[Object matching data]

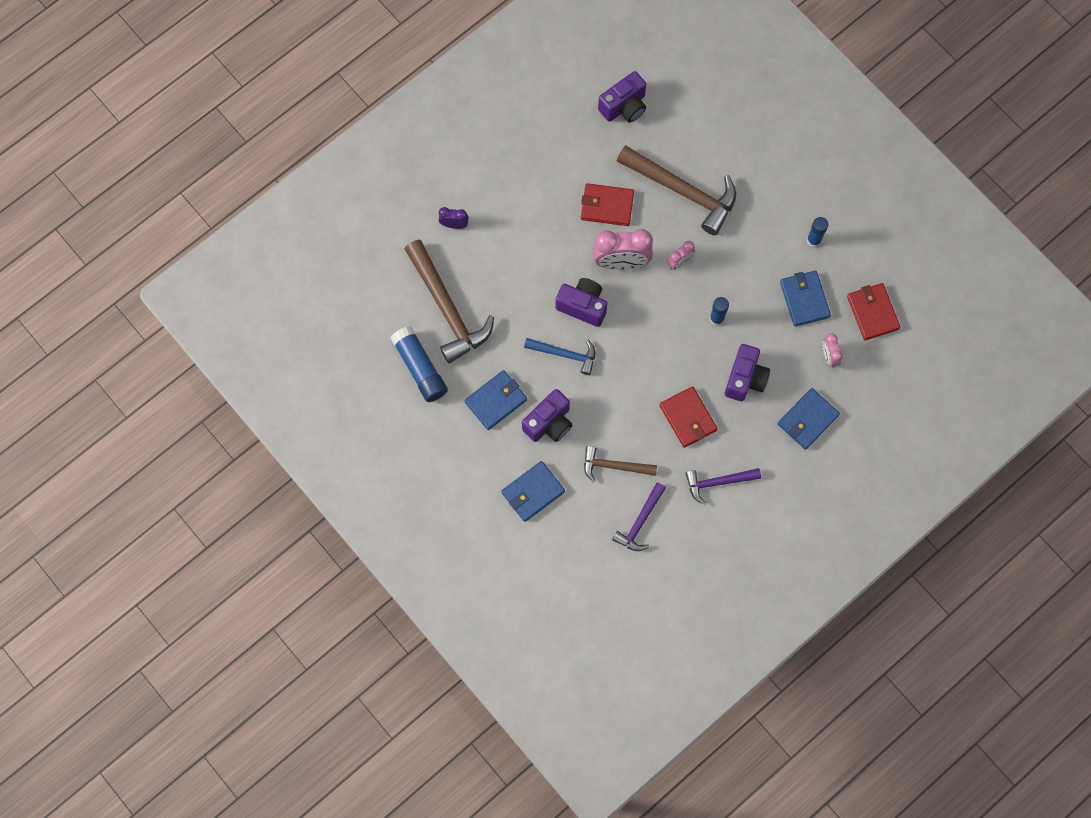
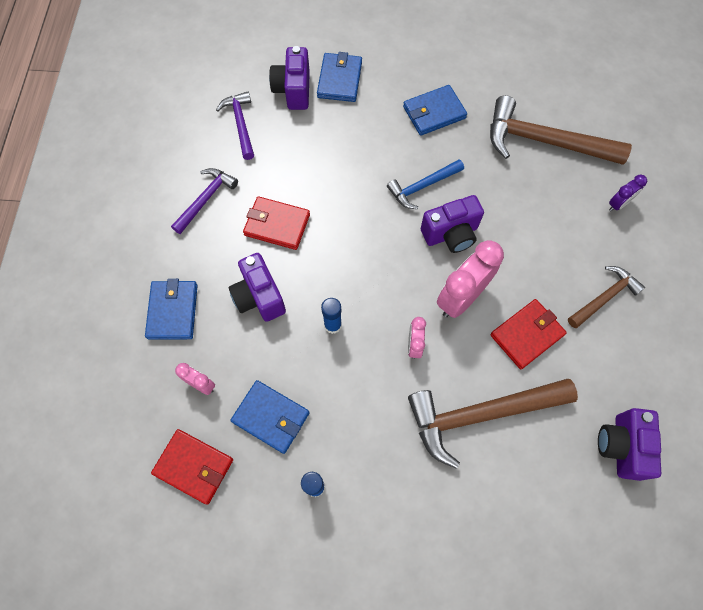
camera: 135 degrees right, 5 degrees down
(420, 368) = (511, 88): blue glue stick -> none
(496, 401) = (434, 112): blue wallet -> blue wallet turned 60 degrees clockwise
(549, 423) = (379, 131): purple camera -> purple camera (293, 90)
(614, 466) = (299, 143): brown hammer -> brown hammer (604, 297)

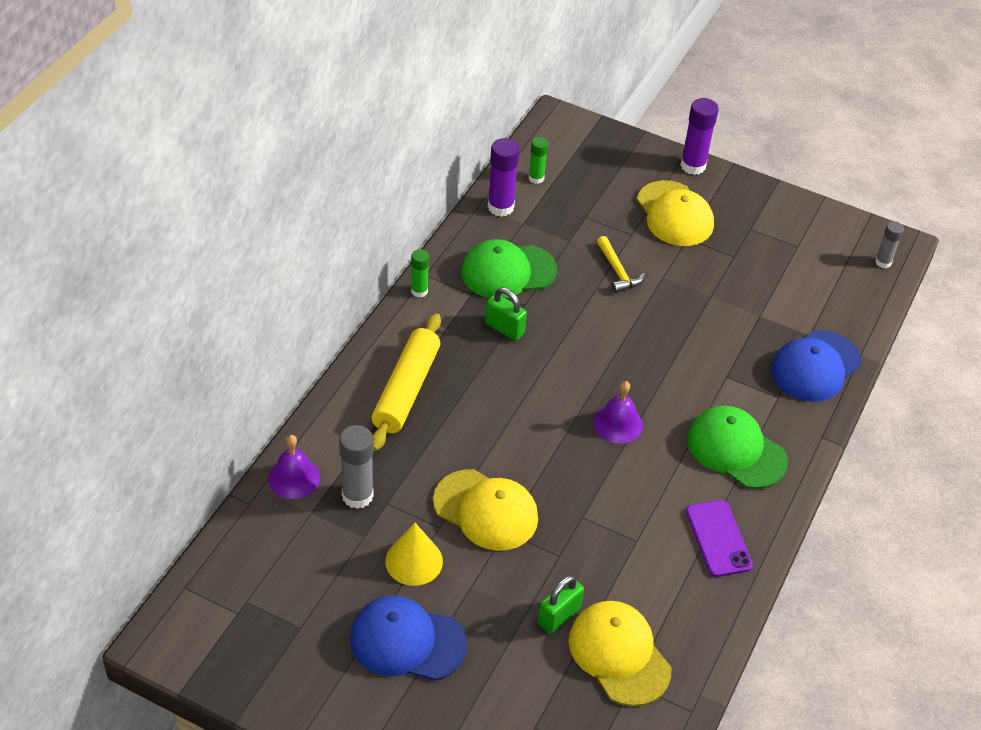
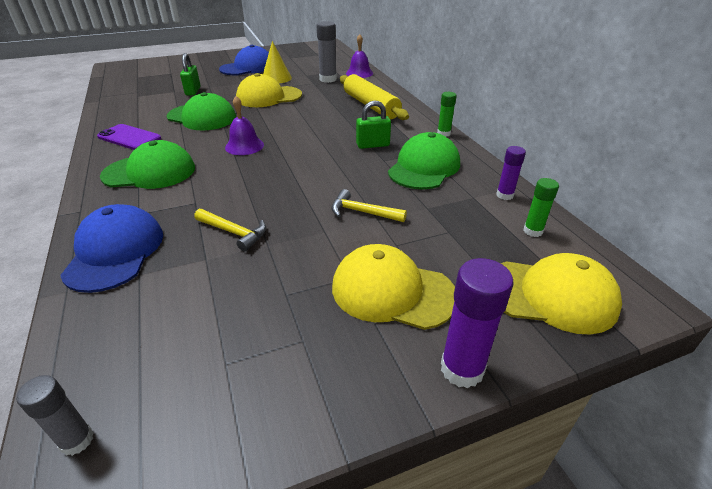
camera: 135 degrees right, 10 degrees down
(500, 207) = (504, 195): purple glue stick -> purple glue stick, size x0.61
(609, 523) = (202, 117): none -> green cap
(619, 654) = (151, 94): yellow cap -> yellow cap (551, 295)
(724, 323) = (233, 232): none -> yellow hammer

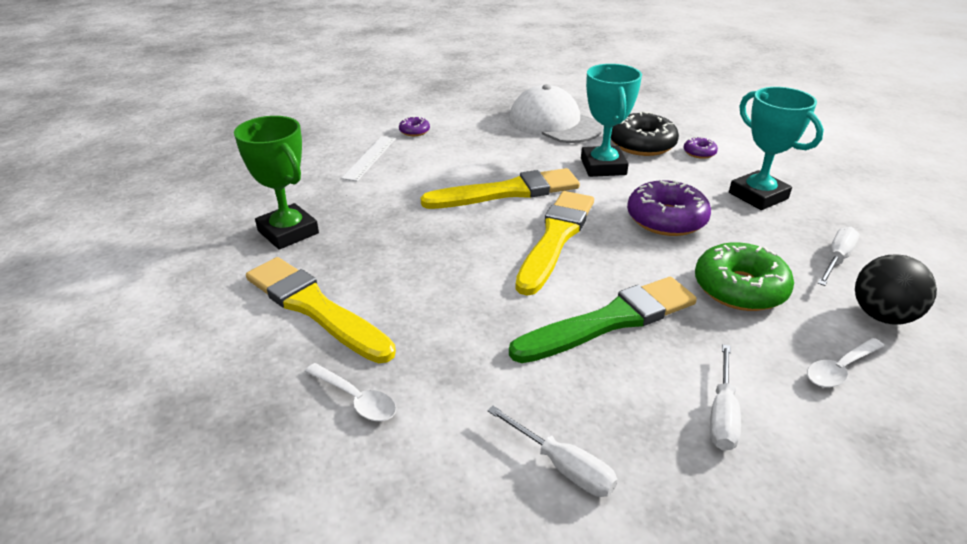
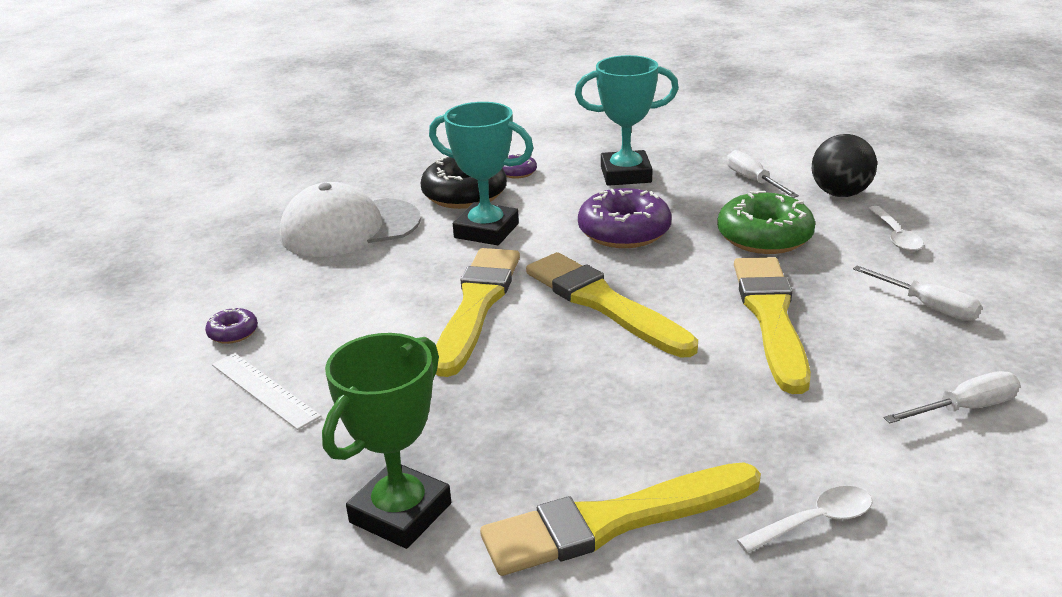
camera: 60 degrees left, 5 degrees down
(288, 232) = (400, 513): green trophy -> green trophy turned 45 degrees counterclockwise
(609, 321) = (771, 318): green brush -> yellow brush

Task goal:
Wherever a line contains the string "camera", copy that line from the data.

Written answer:
camera: 135 degrees right, 5 degrees down
(549, 423) = (379, 131): purple camera -> purple camera (293, 90)
camera: 135 degrees right, 10 degrees down
camera: 60 degrees left, 5 degrees down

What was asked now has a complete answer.